___ RECORDS FOR PROCESSING ___

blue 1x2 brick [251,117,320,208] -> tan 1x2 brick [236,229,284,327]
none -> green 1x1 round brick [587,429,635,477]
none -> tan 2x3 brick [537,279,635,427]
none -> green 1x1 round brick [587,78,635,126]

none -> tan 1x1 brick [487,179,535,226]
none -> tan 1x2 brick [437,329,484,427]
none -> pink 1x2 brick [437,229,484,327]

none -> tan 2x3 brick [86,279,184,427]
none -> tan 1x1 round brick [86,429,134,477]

___
___ RECORDS FOR PROCESSING ___

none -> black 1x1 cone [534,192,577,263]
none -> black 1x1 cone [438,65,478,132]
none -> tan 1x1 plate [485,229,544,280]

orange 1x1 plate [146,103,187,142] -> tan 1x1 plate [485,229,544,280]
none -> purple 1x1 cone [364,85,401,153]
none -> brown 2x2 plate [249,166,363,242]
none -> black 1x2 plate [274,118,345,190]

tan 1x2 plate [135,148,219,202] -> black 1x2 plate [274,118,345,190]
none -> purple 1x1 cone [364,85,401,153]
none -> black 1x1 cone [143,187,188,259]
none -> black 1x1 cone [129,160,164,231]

___
___ RECORDS FOR PROCESSING ___

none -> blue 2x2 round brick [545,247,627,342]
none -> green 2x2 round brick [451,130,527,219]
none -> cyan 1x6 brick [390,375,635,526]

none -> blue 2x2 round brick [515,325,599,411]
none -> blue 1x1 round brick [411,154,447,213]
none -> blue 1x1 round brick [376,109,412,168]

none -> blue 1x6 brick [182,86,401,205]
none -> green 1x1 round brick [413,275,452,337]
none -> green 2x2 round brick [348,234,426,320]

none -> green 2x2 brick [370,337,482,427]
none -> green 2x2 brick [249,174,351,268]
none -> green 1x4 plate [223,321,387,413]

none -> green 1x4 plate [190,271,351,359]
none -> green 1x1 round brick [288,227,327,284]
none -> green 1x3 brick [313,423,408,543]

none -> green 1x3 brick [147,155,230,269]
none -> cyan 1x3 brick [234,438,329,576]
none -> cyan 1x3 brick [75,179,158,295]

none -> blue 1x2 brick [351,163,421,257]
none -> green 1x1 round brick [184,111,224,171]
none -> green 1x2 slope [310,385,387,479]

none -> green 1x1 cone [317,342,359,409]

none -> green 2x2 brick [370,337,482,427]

___

> DIRECTIONS FOR THIS TASK: Within the listing above, locate the line containing "blue 1x2 brick [251,117,320,208]" and the line containing "none -> tan 2x3 brick [86,279,184,427]". Reproduce those two lines and all lines between them exactly, with nothing added.

> EXERCISE ANSWER:
blue 1x2 brick [251,117,320,208] -> tan 1x2 brick [236,229,284,327]
none -> green 1x1 round brick [587,429,635,477]
none -> tan 2x3 brick [537,279,635,427]
none -> green 1x1 round brick [587,78,635,126]

none -> tan 1x1 brick [487,179,535,226]
none -> tan 1x2 brick [437,329,484,427]
none -> pink 1x2 brick [437,229,484,327]

none -> tan 2x3 brick [86,279,184,427]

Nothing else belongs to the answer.